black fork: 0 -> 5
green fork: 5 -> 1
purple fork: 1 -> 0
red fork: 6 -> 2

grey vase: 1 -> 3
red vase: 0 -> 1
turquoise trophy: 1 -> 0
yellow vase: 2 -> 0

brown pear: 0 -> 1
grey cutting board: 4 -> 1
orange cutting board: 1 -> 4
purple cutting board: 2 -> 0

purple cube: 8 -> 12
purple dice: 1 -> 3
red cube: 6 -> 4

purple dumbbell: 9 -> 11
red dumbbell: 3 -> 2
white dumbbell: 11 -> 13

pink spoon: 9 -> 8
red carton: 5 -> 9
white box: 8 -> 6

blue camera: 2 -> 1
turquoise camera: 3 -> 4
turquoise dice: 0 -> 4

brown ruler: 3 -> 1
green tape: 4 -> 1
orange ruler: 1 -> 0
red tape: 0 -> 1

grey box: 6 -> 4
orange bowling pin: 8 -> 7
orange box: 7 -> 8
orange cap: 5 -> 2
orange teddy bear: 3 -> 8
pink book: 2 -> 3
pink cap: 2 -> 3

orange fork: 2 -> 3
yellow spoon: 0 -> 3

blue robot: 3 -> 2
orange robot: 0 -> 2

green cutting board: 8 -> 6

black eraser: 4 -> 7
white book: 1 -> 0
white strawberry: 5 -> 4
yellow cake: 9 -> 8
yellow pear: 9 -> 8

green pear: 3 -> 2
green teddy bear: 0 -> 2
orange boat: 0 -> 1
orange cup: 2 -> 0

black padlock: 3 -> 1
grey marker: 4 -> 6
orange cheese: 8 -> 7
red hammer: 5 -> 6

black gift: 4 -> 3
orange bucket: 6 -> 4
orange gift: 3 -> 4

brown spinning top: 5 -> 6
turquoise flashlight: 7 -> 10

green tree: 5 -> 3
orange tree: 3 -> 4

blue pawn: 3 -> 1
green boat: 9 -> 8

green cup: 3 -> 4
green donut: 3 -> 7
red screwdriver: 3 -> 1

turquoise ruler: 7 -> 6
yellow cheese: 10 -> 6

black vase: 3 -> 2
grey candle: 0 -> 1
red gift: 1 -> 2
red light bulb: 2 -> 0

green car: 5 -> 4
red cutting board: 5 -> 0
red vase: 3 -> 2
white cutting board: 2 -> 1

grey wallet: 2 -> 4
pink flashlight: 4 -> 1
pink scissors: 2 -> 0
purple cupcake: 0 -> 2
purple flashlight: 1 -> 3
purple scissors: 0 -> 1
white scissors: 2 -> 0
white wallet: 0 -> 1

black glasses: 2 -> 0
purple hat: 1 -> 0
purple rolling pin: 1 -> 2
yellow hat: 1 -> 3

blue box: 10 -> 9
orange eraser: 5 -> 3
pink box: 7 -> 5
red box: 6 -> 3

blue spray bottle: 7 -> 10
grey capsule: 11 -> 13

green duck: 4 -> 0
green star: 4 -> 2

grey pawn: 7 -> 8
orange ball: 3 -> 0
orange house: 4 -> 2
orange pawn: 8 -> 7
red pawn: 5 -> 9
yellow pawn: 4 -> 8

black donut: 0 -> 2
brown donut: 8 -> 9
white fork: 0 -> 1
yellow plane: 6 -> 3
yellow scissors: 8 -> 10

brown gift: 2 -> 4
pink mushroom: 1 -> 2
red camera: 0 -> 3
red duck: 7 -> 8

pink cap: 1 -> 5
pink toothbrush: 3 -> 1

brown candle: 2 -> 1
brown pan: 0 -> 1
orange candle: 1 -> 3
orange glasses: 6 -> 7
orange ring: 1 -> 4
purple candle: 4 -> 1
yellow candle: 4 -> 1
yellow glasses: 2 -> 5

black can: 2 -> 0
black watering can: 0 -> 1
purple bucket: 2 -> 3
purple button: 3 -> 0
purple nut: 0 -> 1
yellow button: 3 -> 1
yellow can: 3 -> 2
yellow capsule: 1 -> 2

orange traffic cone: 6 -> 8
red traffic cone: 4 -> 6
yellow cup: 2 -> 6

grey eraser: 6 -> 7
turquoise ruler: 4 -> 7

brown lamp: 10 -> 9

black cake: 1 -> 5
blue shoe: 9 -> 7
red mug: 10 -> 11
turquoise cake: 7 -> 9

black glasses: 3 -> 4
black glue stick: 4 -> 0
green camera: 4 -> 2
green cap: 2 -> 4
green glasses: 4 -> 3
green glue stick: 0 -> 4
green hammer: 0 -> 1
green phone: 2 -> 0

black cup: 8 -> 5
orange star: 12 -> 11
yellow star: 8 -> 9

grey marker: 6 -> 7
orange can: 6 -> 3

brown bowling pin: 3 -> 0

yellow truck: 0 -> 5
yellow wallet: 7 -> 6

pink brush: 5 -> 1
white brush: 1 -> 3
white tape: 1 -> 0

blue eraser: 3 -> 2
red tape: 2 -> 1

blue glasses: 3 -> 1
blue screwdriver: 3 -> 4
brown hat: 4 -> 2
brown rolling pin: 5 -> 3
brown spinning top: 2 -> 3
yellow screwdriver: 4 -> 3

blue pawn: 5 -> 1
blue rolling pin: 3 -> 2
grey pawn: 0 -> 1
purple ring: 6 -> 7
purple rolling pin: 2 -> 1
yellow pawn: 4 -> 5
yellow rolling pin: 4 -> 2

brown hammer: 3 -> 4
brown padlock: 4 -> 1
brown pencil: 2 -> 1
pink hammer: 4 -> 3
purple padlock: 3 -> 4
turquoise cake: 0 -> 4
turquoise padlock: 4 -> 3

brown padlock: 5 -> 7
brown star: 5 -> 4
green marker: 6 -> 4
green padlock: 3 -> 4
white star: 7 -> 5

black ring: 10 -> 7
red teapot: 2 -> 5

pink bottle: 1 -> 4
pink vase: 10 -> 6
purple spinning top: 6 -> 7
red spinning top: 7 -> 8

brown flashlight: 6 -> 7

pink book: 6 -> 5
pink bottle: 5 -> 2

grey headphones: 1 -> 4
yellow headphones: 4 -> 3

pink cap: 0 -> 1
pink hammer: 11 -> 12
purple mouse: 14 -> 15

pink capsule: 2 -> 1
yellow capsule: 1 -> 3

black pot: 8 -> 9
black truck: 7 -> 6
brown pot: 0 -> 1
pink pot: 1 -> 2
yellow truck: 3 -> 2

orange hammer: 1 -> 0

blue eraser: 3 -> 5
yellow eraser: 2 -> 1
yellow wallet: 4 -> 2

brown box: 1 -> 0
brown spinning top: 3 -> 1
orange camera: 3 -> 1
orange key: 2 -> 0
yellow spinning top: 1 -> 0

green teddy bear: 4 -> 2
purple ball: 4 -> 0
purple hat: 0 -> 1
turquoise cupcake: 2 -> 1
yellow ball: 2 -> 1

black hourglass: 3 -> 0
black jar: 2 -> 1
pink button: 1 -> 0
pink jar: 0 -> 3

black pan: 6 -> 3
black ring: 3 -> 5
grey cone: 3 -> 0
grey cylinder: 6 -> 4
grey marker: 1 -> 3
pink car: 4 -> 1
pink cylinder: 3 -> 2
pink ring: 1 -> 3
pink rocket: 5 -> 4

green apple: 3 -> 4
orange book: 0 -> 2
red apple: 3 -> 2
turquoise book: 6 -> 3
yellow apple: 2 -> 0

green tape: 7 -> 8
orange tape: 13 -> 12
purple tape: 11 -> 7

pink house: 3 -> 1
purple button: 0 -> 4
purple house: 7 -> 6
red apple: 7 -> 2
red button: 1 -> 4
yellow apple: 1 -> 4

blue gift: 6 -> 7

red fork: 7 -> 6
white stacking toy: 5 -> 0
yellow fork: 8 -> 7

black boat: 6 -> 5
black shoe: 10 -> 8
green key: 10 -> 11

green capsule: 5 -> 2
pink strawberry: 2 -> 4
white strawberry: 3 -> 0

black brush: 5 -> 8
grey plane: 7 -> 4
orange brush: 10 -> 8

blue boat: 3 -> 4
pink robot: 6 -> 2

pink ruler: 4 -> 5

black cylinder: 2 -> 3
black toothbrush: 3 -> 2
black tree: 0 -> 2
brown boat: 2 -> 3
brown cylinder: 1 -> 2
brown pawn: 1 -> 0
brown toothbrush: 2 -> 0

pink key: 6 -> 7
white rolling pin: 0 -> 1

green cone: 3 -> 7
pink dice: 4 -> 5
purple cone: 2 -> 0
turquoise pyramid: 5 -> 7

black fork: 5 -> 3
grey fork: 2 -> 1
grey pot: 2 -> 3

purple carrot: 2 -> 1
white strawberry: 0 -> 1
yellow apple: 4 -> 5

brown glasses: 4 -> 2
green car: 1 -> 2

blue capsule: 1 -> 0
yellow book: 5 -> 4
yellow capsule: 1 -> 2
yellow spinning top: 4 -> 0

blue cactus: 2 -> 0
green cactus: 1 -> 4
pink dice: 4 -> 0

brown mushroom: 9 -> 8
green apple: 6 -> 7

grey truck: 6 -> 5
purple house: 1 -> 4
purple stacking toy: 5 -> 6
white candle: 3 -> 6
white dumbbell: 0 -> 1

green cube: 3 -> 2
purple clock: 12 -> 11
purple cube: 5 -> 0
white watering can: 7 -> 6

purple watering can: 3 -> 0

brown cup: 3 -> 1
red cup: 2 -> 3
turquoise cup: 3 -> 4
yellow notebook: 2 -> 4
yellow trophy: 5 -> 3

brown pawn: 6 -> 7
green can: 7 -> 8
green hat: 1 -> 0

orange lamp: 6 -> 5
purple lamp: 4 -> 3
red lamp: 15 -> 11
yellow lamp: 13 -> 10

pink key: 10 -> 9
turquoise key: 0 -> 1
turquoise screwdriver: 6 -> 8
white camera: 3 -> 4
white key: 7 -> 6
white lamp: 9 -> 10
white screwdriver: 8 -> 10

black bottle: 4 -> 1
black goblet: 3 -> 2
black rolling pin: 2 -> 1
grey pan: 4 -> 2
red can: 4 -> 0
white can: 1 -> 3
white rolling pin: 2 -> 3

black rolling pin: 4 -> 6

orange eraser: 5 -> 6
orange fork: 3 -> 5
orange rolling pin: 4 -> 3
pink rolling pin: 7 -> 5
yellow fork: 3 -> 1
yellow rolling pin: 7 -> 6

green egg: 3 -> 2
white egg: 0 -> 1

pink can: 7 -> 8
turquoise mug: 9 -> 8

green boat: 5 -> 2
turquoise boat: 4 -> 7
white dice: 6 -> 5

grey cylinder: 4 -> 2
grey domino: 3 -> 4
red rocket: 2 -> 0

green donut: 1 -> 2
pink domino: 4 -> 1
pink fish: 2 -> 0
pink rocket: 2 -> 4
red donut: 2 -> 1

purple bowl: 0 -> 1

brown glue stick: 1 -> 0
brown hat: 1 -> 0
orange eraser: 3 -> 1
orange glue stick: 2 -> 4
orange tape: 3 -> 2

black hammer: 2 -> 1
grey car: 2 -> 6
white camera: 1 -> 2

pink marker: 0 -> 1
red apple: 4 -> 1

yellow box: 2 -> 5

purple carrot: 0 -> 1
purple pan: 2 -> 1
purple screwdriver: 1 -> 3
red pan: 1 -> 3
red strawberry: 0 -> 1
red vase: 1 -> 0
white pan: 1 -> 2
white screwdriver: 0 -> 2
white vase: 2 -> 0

▸ **How to complete this task**:
From the first line of the records above to the line that contains "orange cap: 5 -> 2", quote each line exactly.

▸ **Solution to the exercise**:
black fork: 0 -> 5
green fork: 5 -> 1
purple fork: 1 -> 0
red fork: 6 -> 2

grey vase: 1 -> 3
red vase: 0 -> 1
turquoise trophy: 1 -> 0
yellow vase: 2 -> 0

brown pear: 0 -> 1
grey cutting board: 4 -> 1
orange cutting board: 1 -> 4
purple cutting board: 2 -> 0

purple cube: 8 -> 12
purple dice: 1 -> 3
red cube: 6 -> 4

purple dumbbell: 9 -> 11
red dumbbell: 3 -> 2
white dumbbell: 11 -> 13

pink spoon: 9 -> 8
red carton: 5 -> 9
white box: 8 -> 6

blue camera: 2 -> 1
turquoise camera: 3 -> 4
turquoise dice: 0 -> 4

brown ruler: 3 -> 1
green tape: 4 -> 1
orange ruler: 1 -> 0
red tape: 0 -> 1

grey box: 6 -> 4
orange bowling pin: 8 -> 7
orange box: 7 -> 8
orange cap: 5 -> 2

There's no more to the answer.